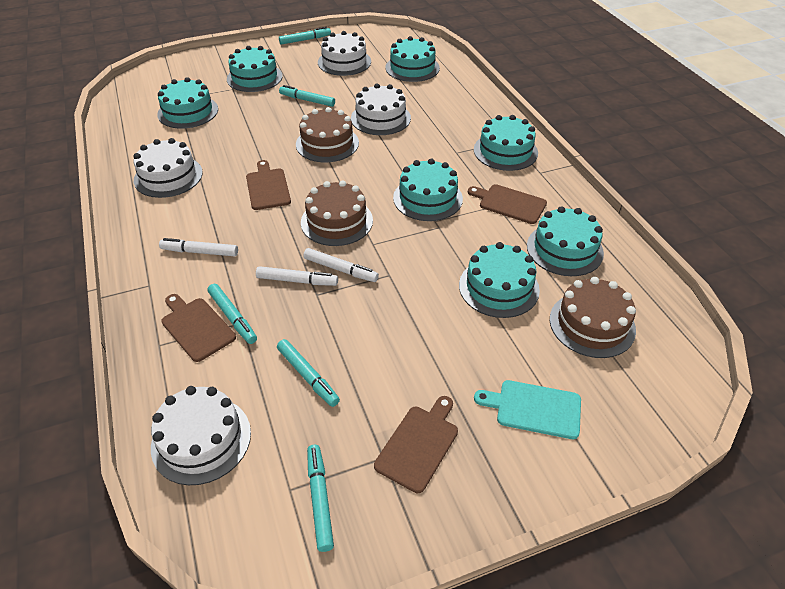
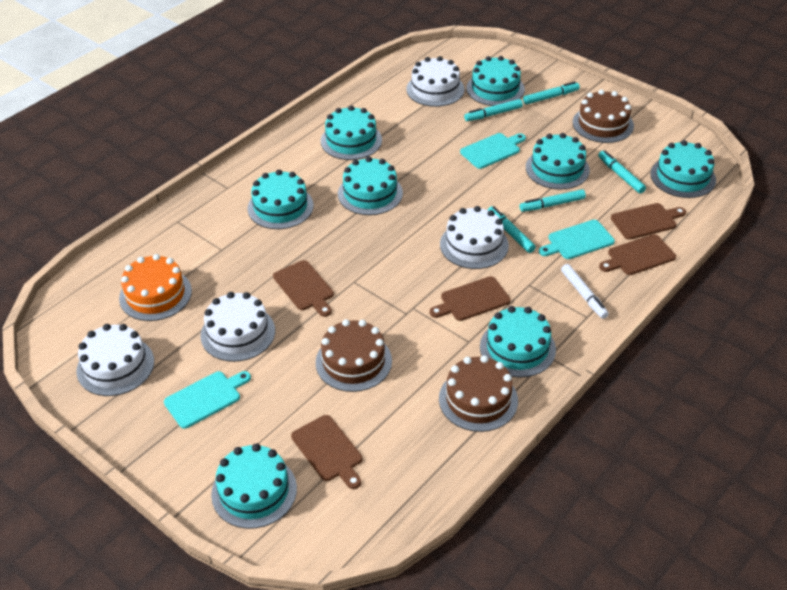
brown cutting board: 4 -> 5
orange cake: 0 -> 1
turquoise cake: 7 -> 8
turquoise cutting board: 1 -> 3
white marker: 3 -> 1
---
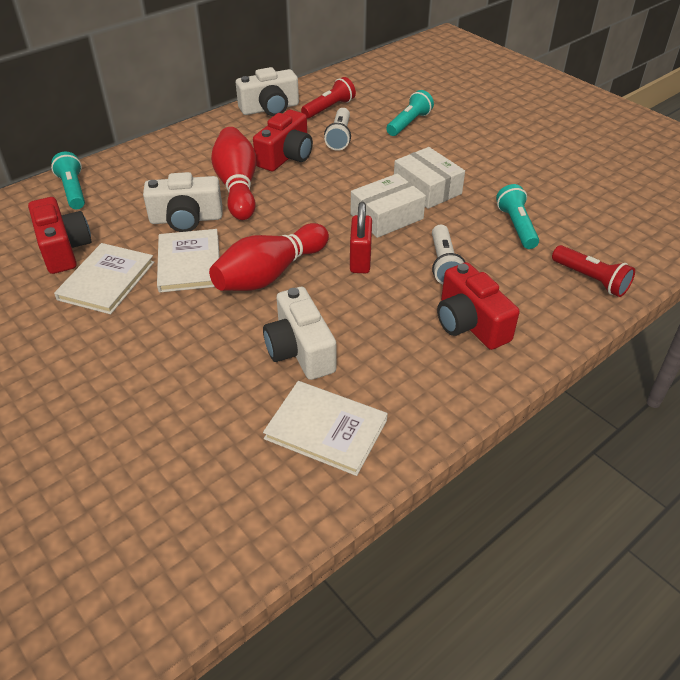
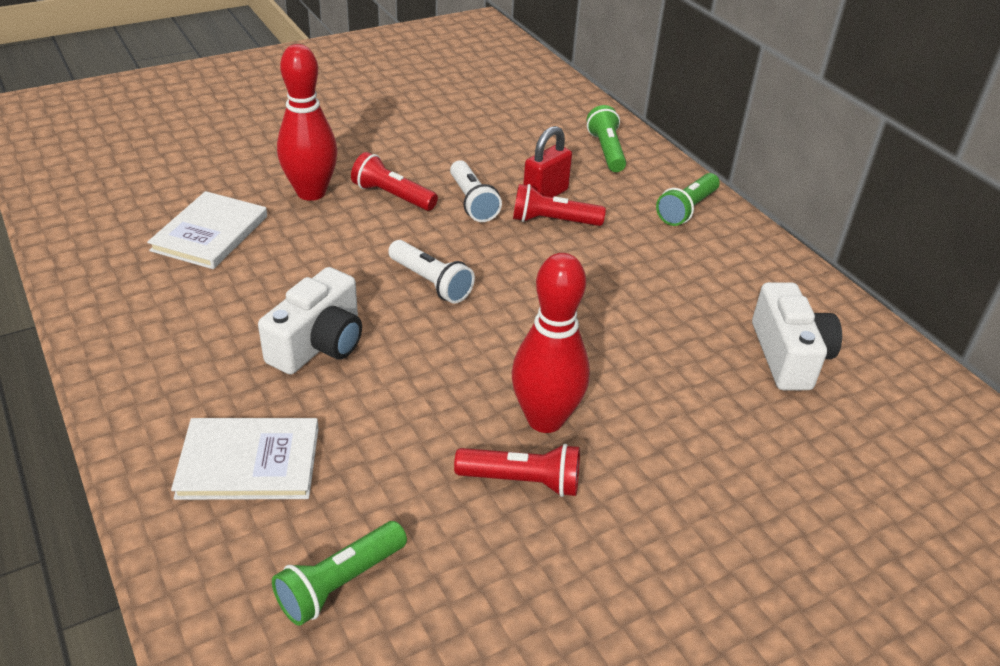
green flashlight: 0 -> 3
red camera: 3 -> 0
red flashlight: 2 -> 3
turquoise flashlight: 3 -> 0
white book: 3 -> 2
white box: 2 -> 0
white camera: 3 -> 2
==
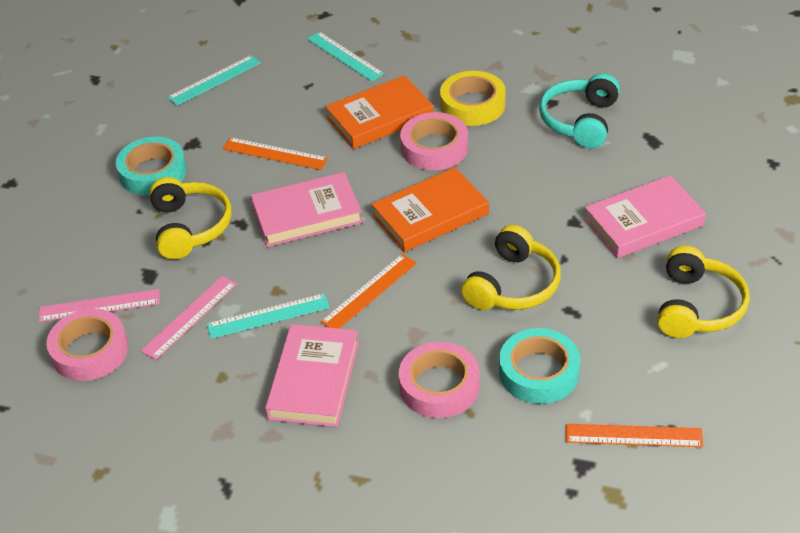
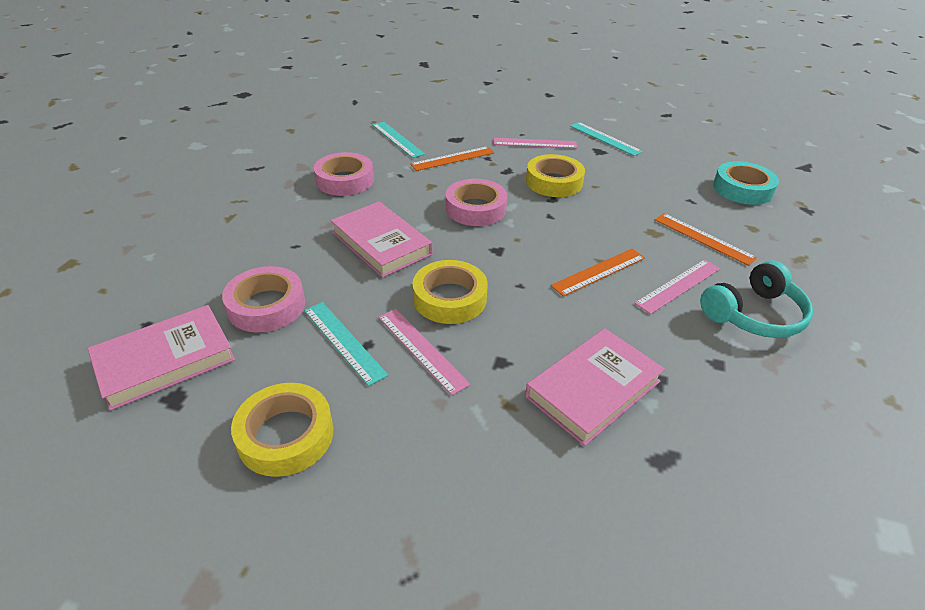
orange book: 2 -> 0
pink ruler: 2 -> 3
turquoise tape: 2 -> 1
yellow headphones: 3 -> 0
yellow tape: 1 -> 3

## Task directions
Transcribe the records above exactly, beginning at the line that contains "turquoise tape: 2 -> 1" and ending with the line that contains "yellow tape: 1 -> 3", both included, and nothing else.

## Finished task
turquoise tape: 2 -> 1
yellow headphones: 3 -> 0
yellow tape: 1 -> 3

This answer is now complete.